What you are asked to do: Copy each line of the material below that includes the string "point".

Data shown:
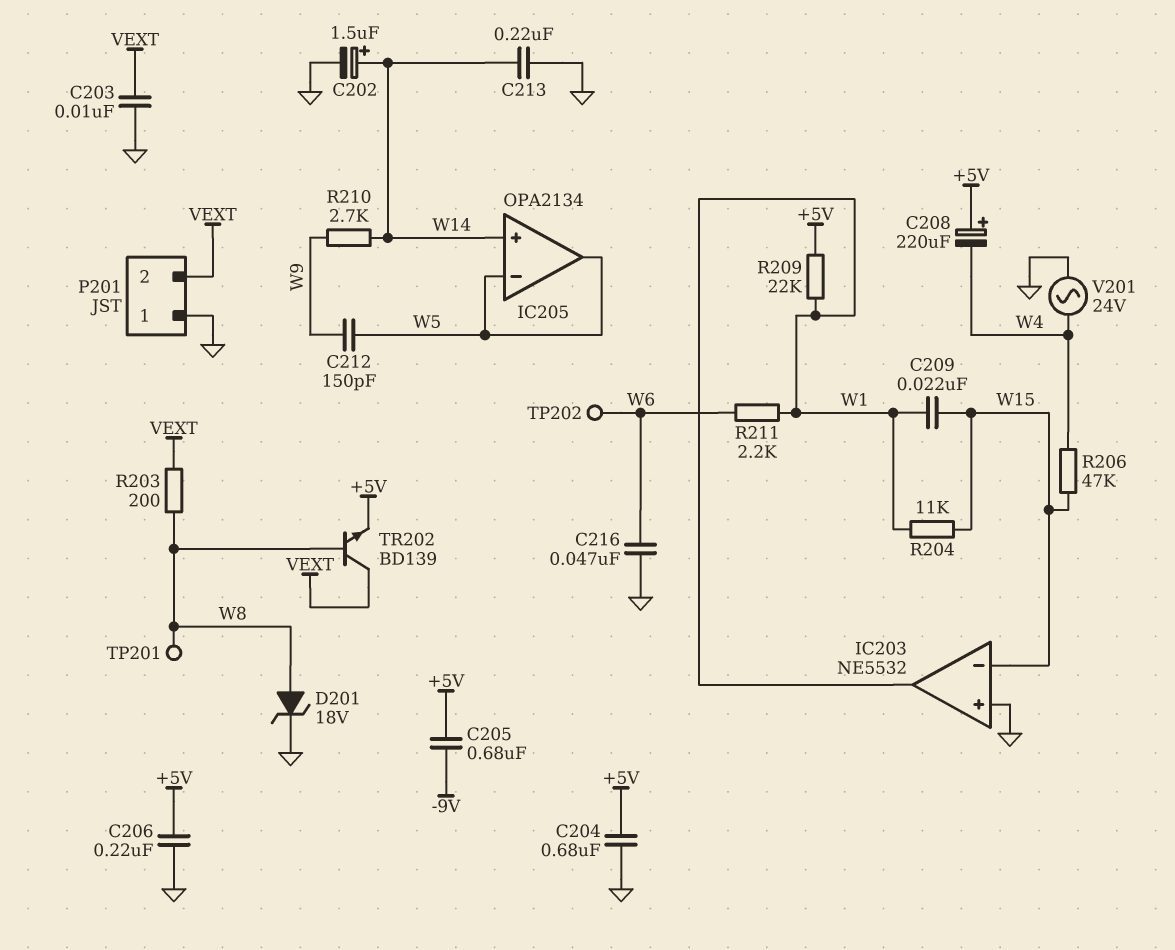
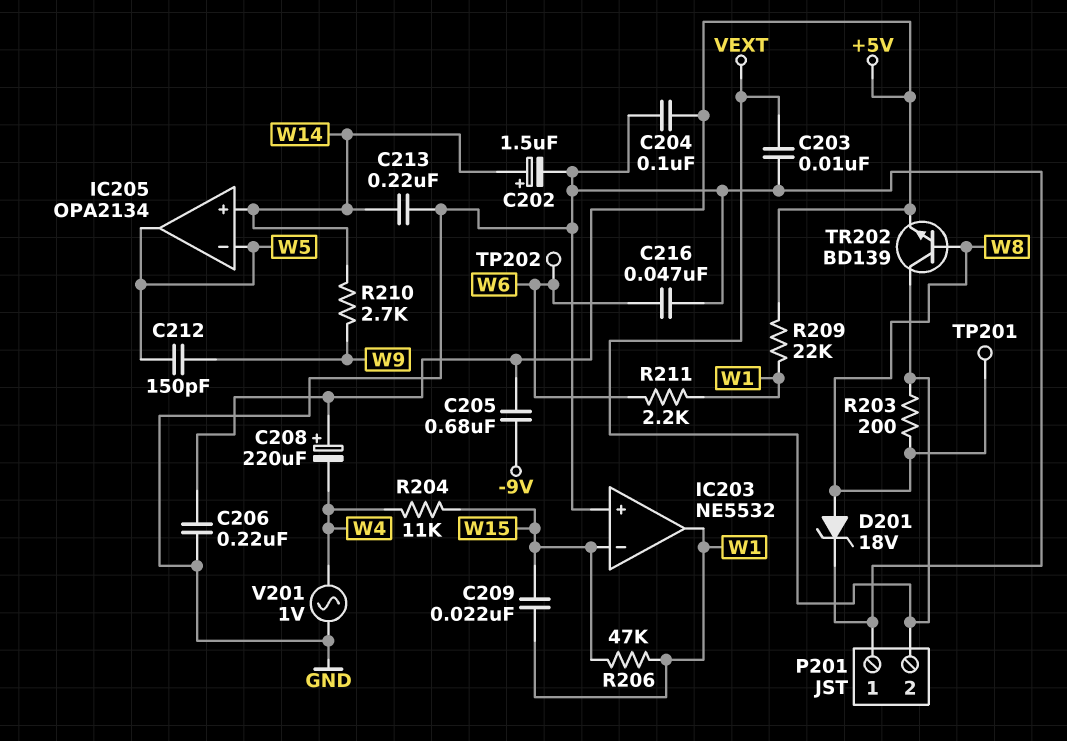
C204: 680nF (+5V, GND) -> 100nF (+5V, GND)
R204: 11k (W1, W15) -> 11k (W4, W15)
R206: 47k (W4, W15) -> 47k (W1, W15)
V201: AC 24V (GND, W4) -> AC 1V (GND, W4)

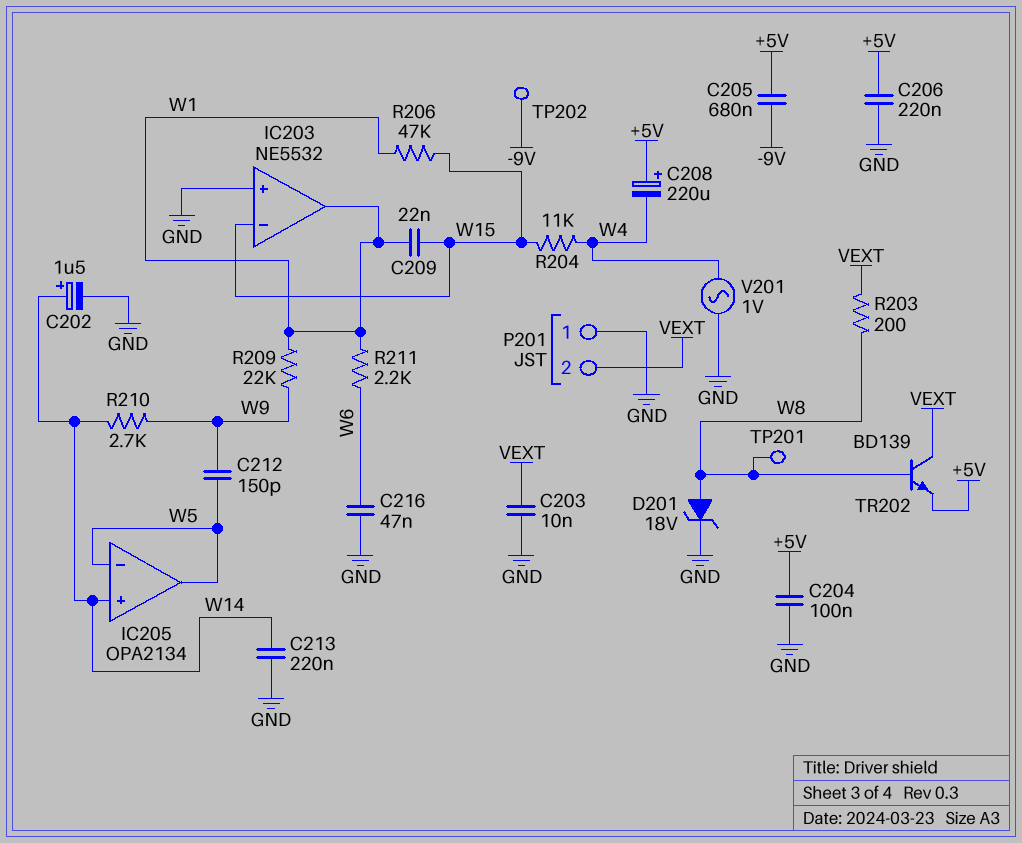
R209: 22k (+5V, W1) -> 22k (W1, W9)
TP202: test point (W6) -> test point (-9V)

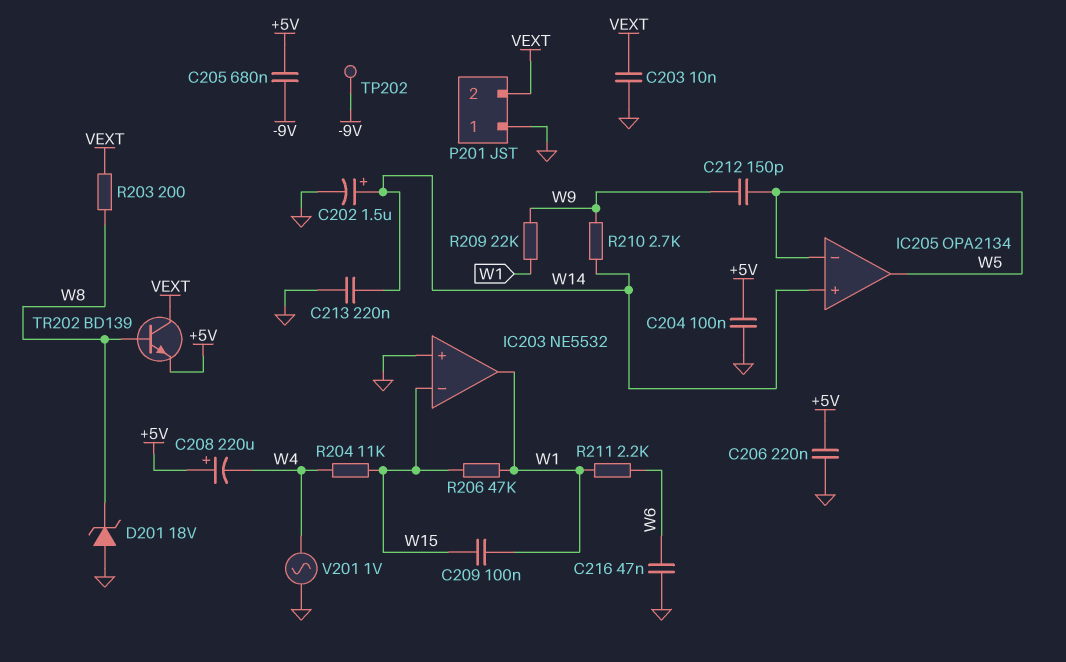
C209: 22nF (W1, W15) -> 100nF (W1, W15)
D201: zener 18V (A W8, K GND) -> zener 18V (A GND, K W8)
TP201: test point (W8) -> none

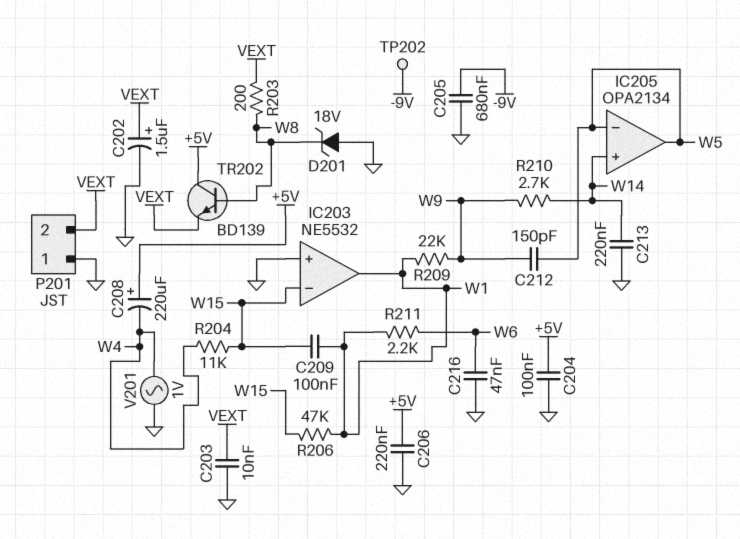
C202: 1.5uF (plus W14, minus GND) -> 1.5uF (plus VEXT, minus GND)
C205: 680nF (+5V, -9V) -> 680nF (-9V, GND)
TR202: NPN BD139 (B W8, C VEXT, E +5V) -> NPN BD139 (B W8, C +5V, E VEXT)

--

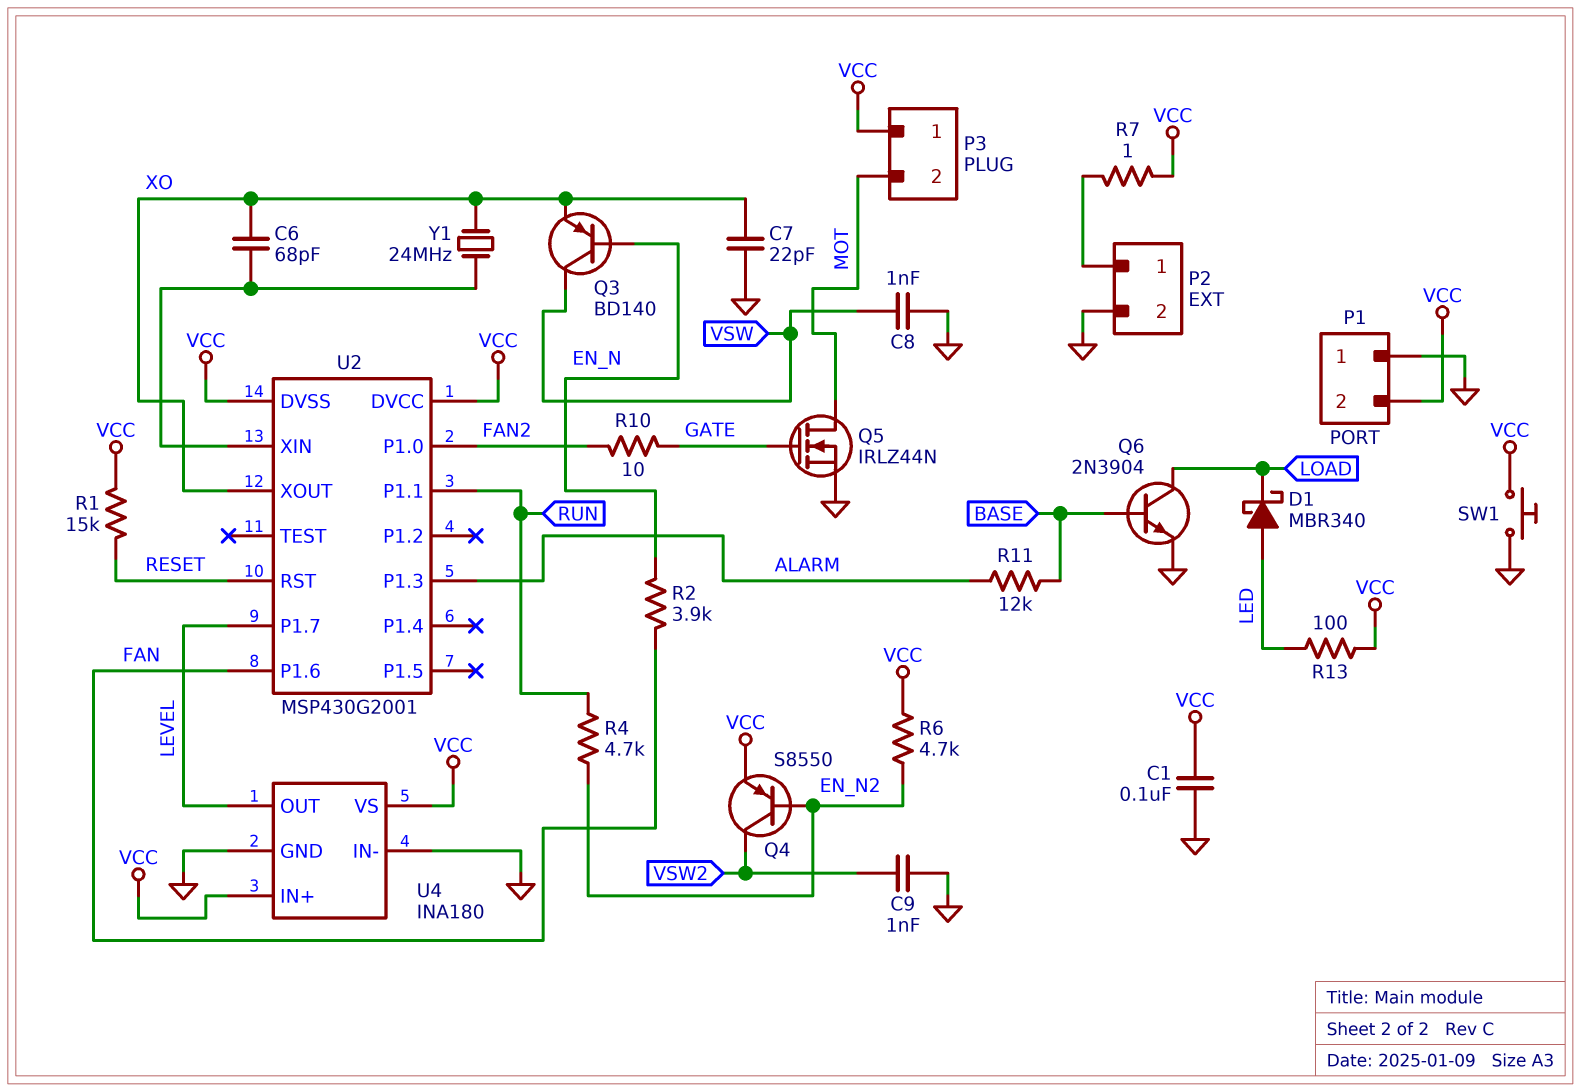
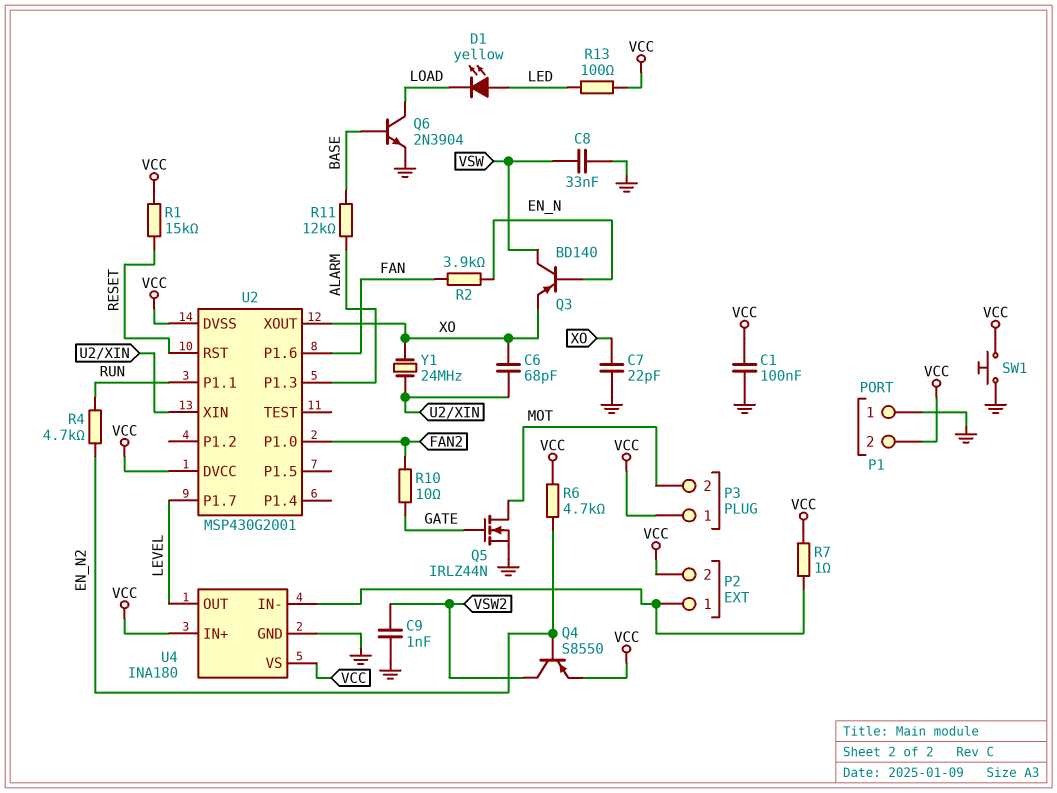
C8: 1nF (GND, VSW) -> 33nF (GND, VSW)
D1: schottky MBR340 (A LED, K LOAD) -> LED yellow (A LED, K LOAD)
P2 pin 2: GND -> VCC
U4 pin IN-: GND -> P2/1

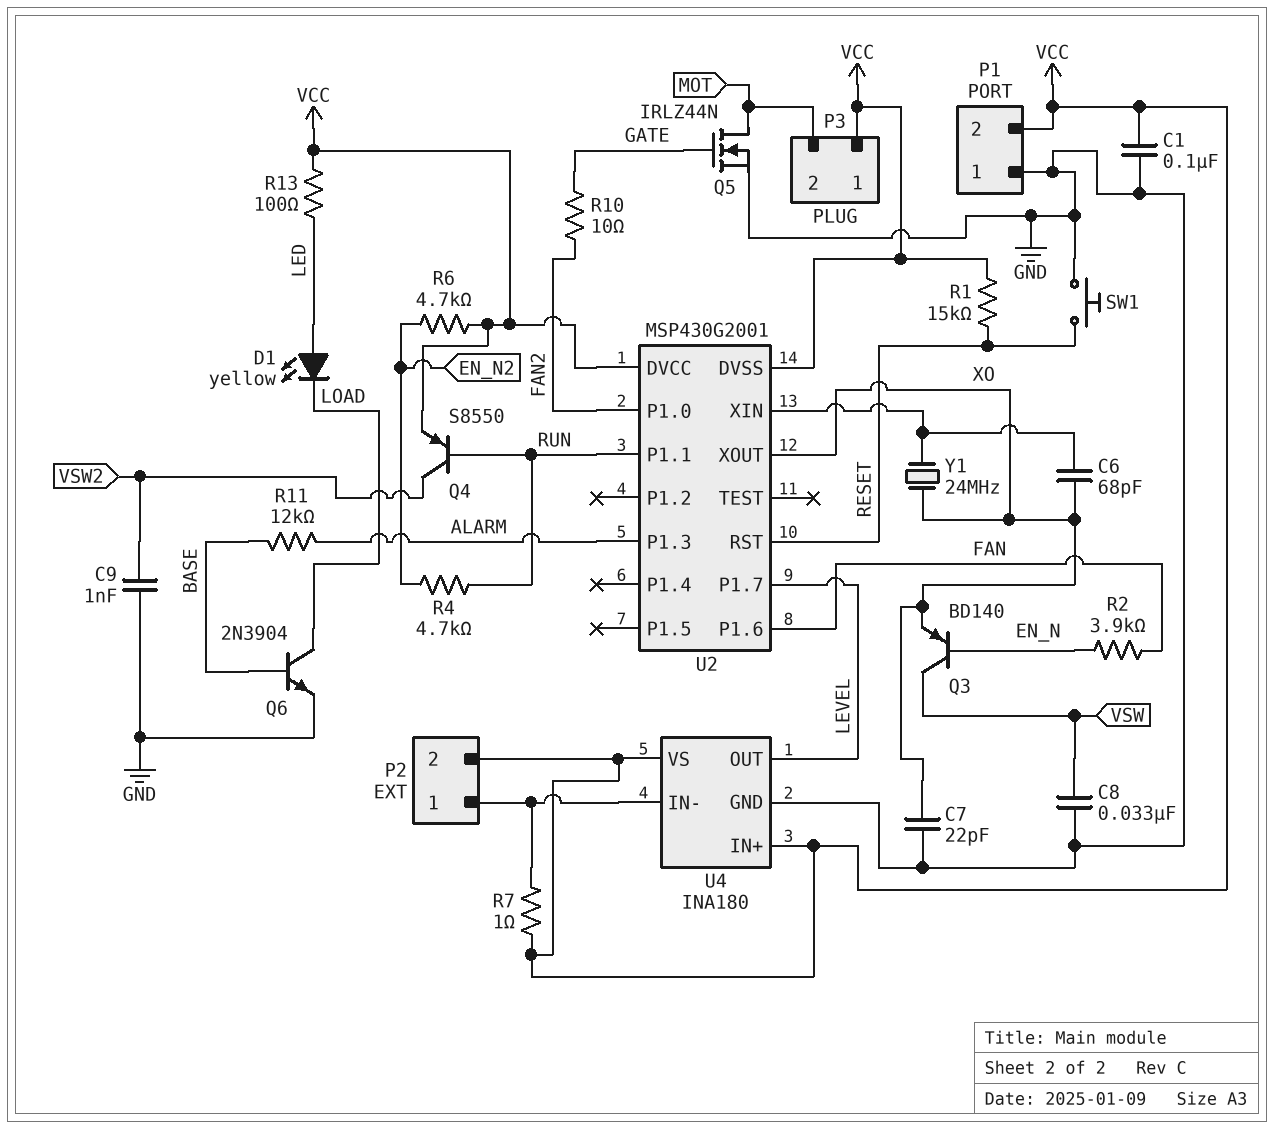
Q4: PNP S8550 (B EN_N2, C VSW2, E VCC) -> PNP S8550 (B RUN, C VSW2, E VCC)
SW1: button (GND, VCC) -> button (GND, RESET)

The answer:
TP202: test point (W6) -> test point (-9V)
TP201: test point (W8) -> none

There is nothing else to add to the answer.